• TASK DESCRIPTION:
Where the word "none" appears in a line below, copy the whole line.

• DATA SECTION:
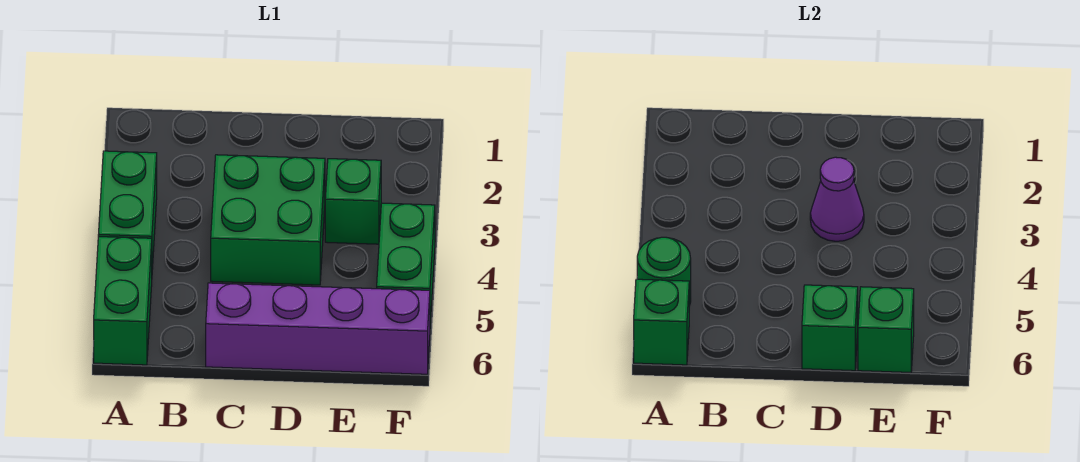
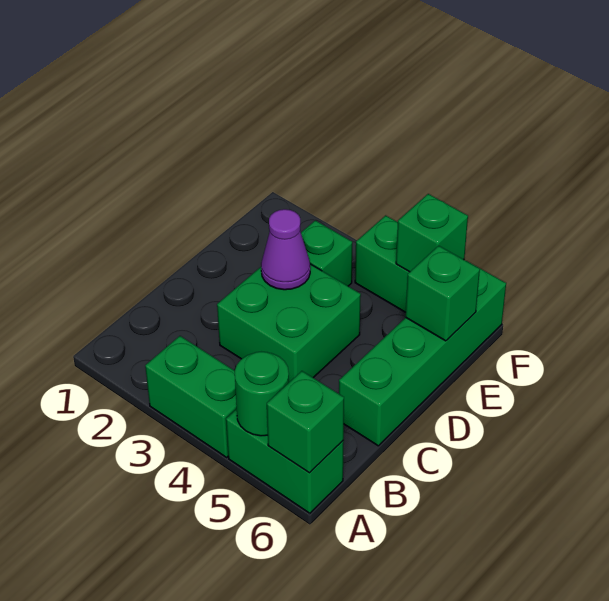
purple brick C6:F6 level 1 -> green brick C6:F6 level 1
green brick D6 level 2 -> green brick F5 level 2

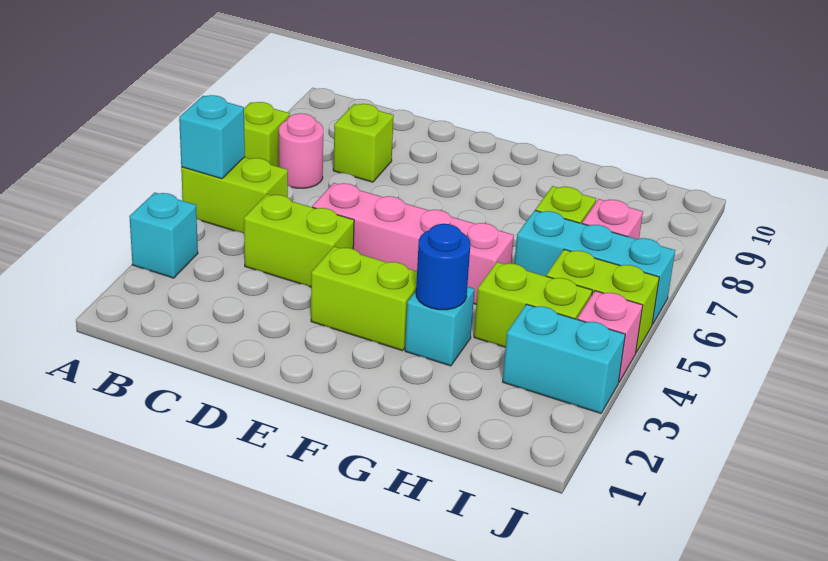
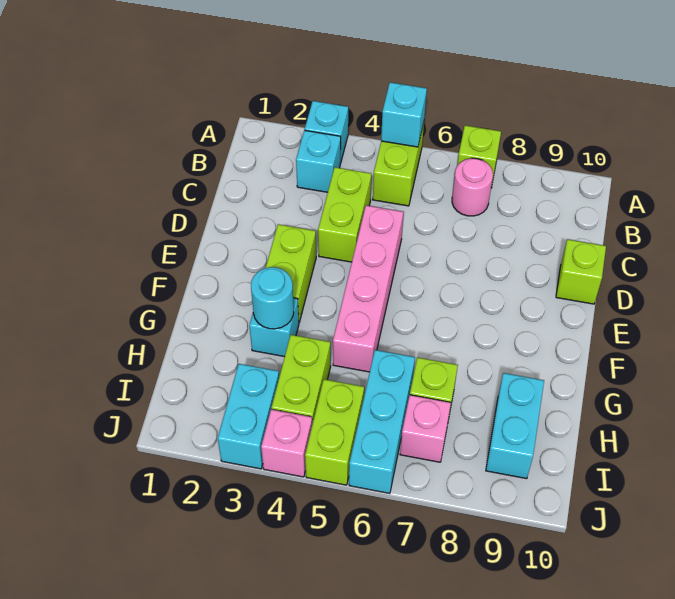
none -> cyan brick B3 level 1
lime brick C8 level 1 -> lime brick D10 level 1
blue round brick G3 level 2 -> cyan round brick G3 level 2
none -> cyan brick H9:I9 level 1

• EXPECTED ANSWER:
none -> cyan brick B3 level 1
none -> cyan brick H9:I9 level 1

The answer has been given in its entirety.